- **WORK INSTRUCTIONS**:
Omit the pictures from the listing below and print every remaining entry verbatim.

*** Opening TASK MATERIAL ***

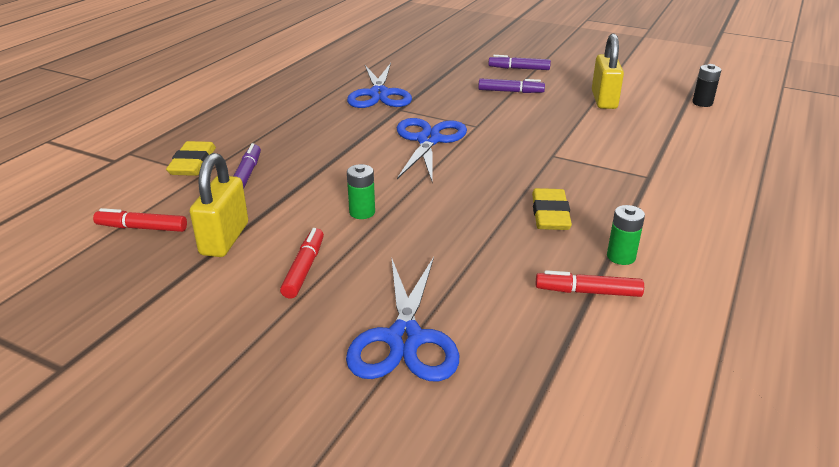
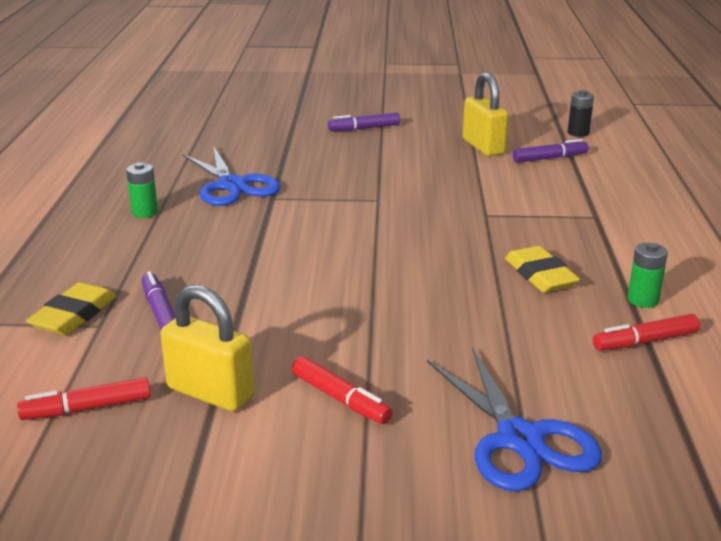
camera: 25 degrees left, 5 degrees down
(193, 163) = (74, 315): yellow eraser -> yellow eraser turned 45 degrees clockwise
(224, 239) = (210, 393): yellow padlock -> yellow padlock turned 45 degrees counterclockwise
(304, 269) = (340, 399): red marker -> red marker turned 150 degrees clockwise
(362, 212) = (344, 321): green battery -> green battery (145, 212)
(429, 140) = (341, 226): blue scissors -> none
(510, 91) = (379, 155): purple marker -> purple marker (550, 158)

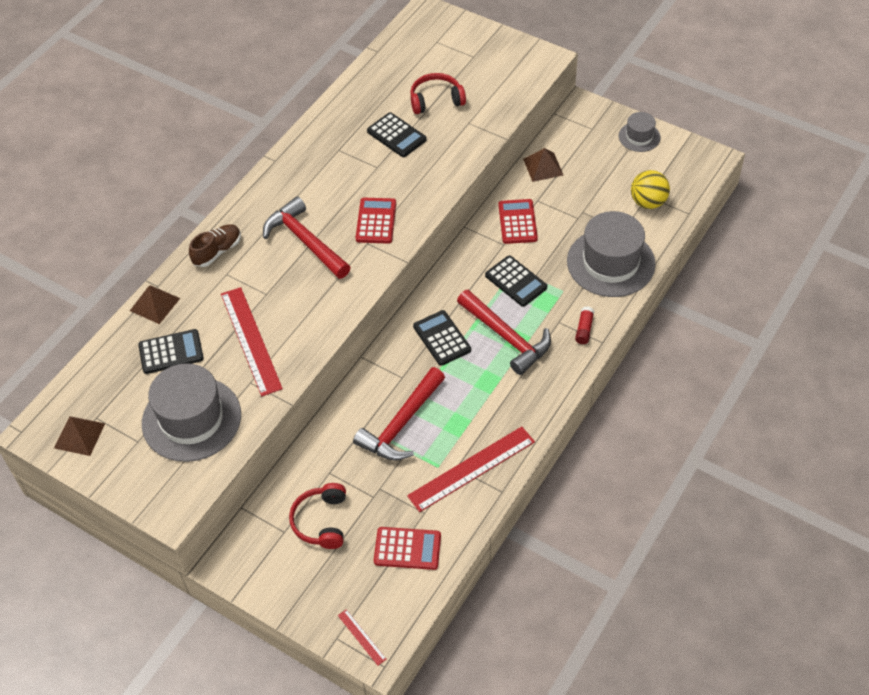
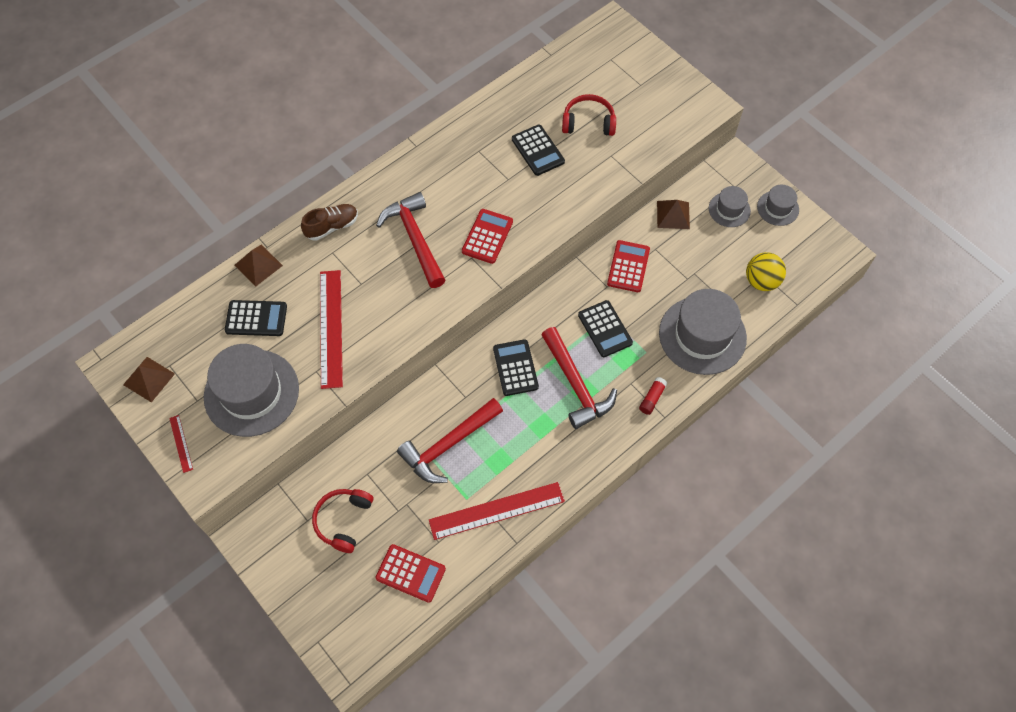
camera: 15 degrees right, 10 degrees up
(361, 637) = (340, 648): red ruler -> red ruler (181, 443)
(594, 149) = (729, 209): none -> grey hat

*** Closing TASK MATERIAL ***

- **WRITTEN RESPONSE**:
camera: 25 degrees left, 5 degrees down
(193, 163) = (74, 315): yellow eraser -> yellow eraser turned 45 degrees clockwise
(224, 239) = (210, 393): yellow padlock -> yellow padlock turned 45 degrees counterclockwise
(304, 269) = (340, 399): red marker -> red marker turned 150 degrees clockwise
(362, 212) = (344, 321): green battery -> green battery (145, 212)
(429, 140) = (341, 226): blue scissors -> none
(510, 91) = (379, 155): purple marker -> purple marker (550, 158)

camera: 15 degrees right, 10 degrees up
(361, 637) = (340, 648): red ruler -> red ruler (181, 443)
(594, 149) = (729, 209): none -> grey hat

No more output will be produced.